» WORK ITEM
Copy each line below exactly as it appears. Pictures are to be omitted.

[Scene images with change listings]

>>>

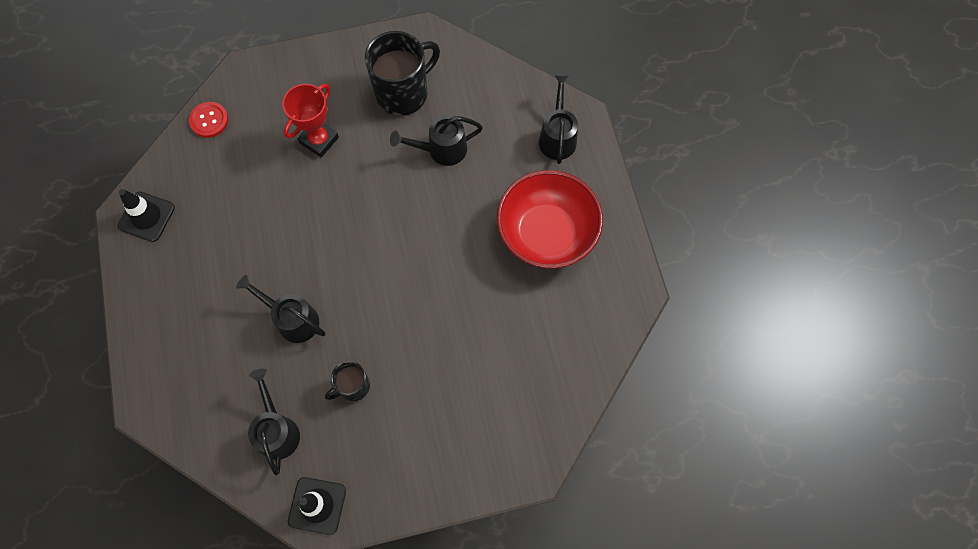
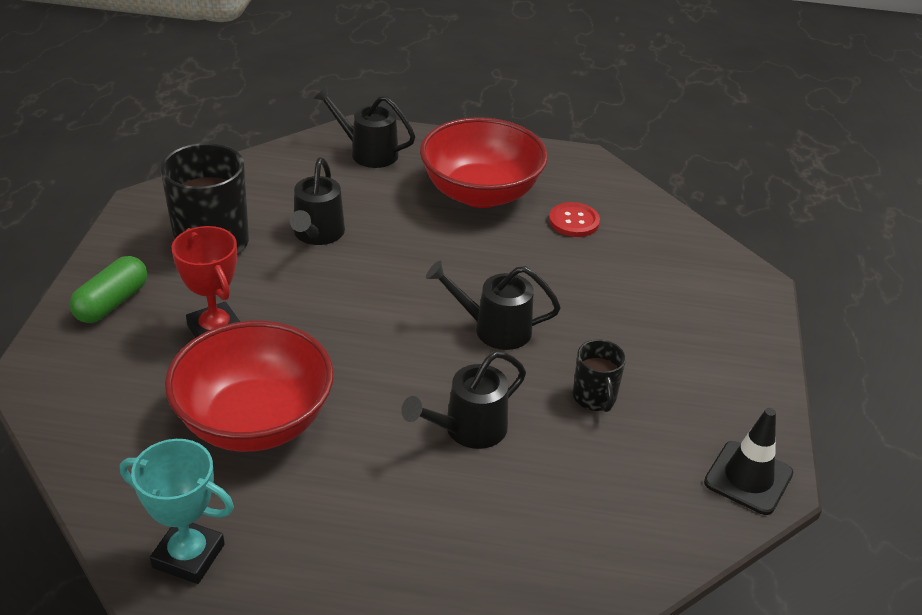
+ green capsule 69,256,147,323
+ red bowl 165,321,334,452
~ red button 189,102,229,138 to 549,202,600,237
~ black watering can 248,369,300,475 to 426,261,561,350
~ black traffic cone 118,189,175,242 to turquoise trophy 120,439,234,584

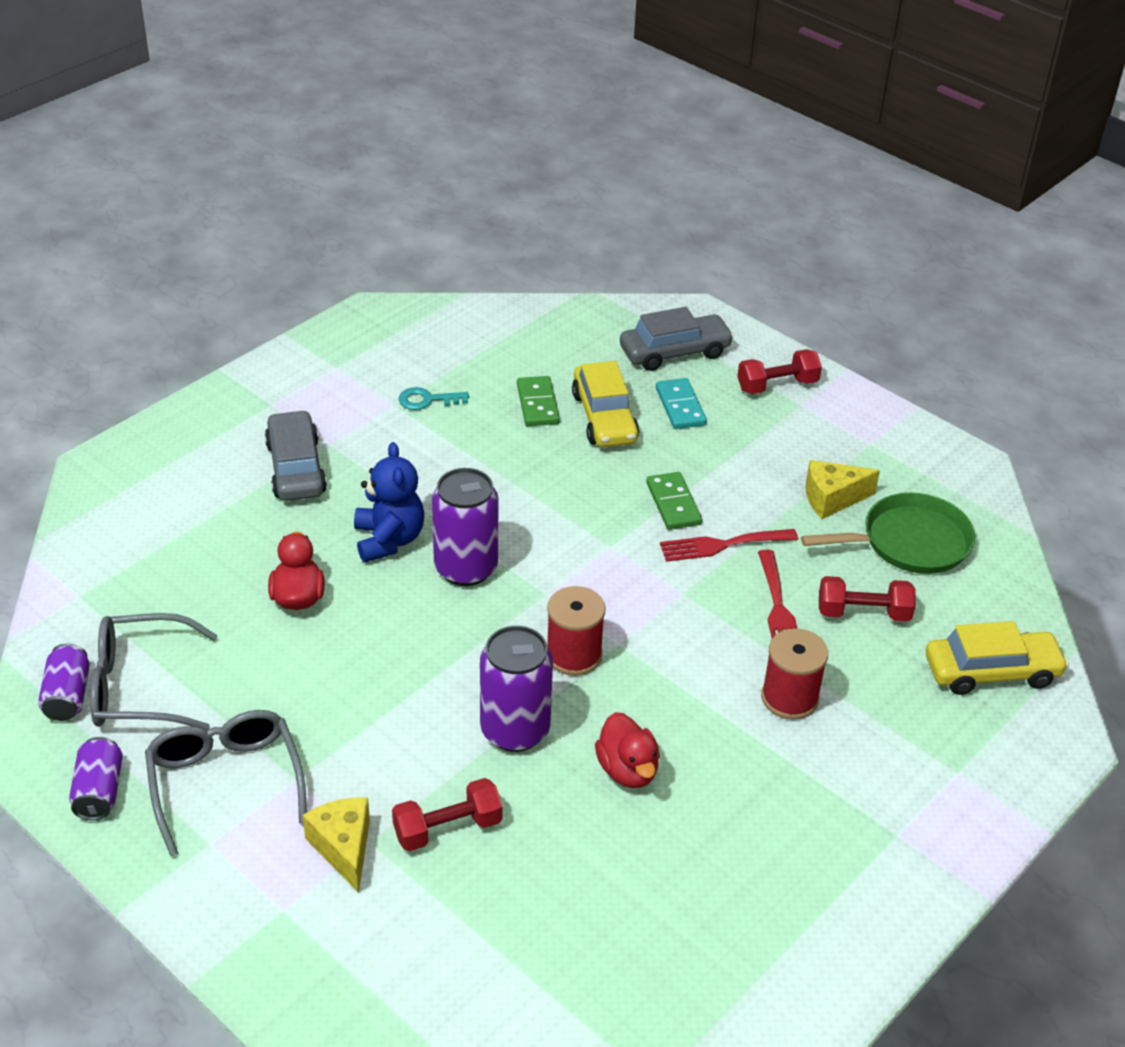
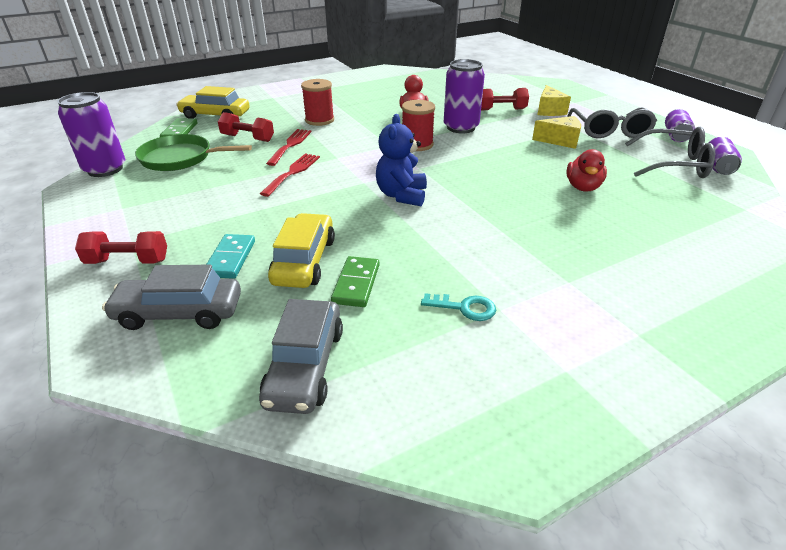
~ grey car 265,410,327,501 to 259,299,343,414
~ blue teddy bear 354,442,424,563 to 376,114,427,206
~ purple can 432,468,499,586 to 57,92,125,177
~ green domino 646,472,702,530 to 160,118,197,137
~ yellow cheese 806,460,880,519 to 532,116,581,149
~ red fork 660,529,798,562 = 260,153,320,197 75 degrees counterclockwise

<<<

» TASK RESPONSE
+ green capsule 69,256,147,323
+ red bowl 165,321,334,452
~ red button 189,102,229,138 to 549,202,600,237
~ black watering can 248,369,300,475 to 426,261,561,350
~ black traffic cone 118,189,175,242 to turquoise trophy 120,439,234,584

~ grey car 265,410,327,501 to 259,299,343,414
~ blue teddy bear 354,442,424,563 to 376,114,427,206
~ purple can 432,468,499,586 to 57,92,125,177
~ green domino 646,472,702,530 to 160,118,197,137
~ yellow cheese 806,460,880,519 to 532,116,581,149
~ red fork 660,529,798,562 = 260,153,320,197 75 degrees counterclockwise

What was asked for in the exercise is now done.